■ Goal of the exercise ■
After locating the line that holds "white trophy [124,285,197,379]", output it and all following lines word for word, stopping only at the end of the data.

==== Task data ====

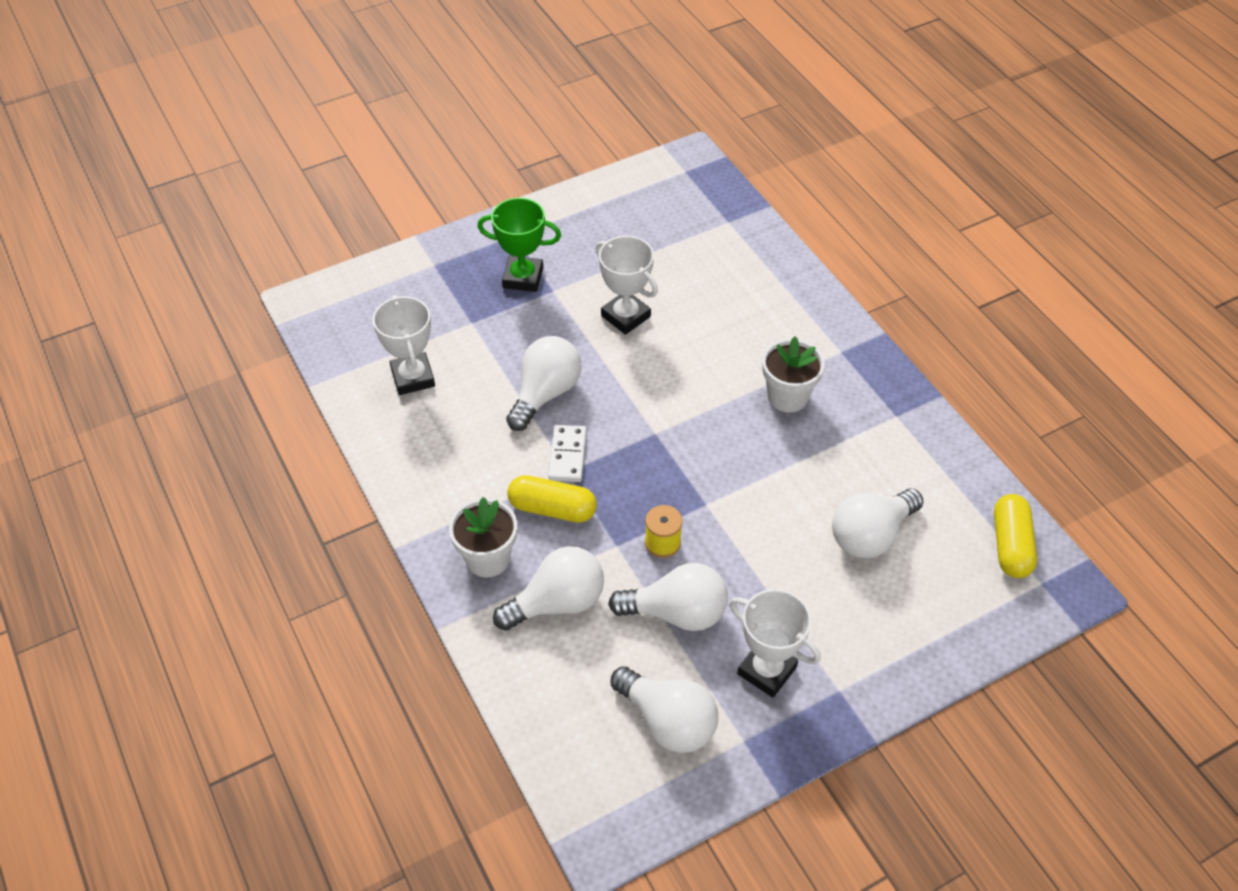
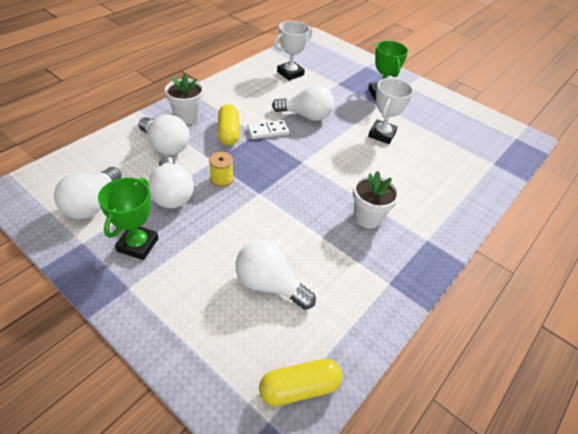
camera: 65 degrees right, 5 degrees down
white trophy [730,589,821,698] -> green trophy [98,177,158,260]

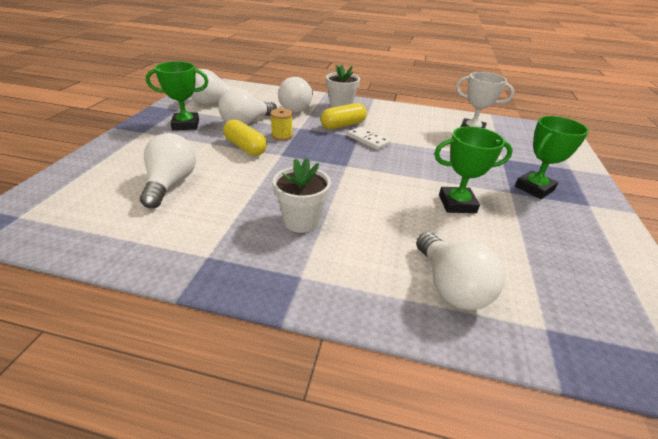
camera: 65 degrees right, 10 degrees down
yellow capsule [259,359,342,406] -> yellow capsule moved to [223,119,267,156]
white light bulb [272,84,334,121] -> white light bulb moved to [416,232,505,310]
white trophy [368,78,413,144] -> green trophy [434,126,513,213]

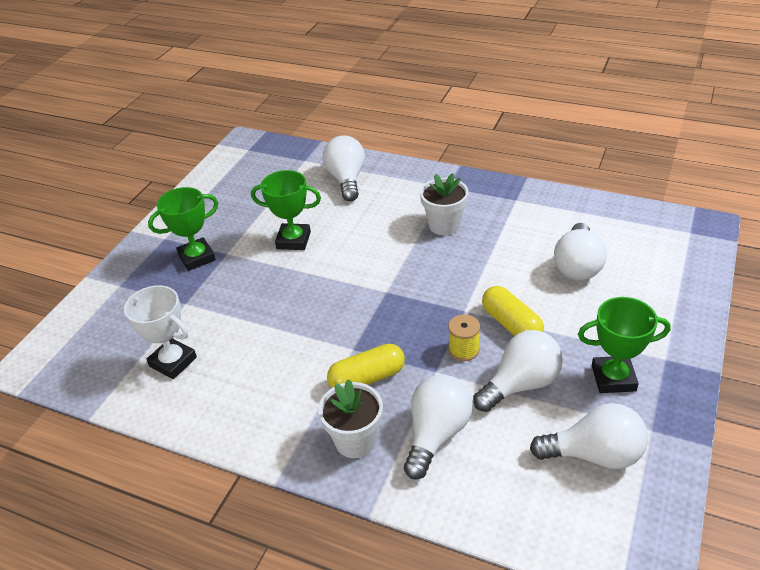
camera: 165 degrees left, 5 degrees up
white domino [347,127,391,150] -> none

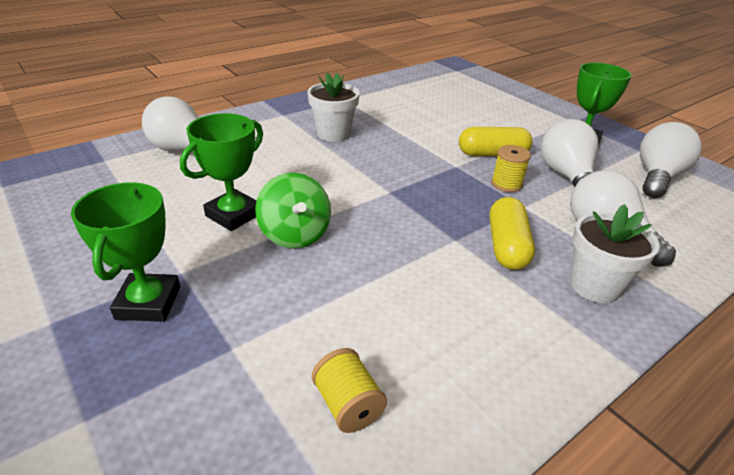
camera: 65 degrees left, 5 degrees down
white trophy [124,285,197,379] -> yellow spool [312,348,387,433]
white light bulb [554,223,607,280] -> none
none -> green spinning top [255,173,331,249]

====

■ Expected answer ■
white trophy [124,285,197,379] -> yellow spool [312,348,387,433]
white light bulb [554,223,607,280] -> none
none -> green spinning top [255,173,331,249]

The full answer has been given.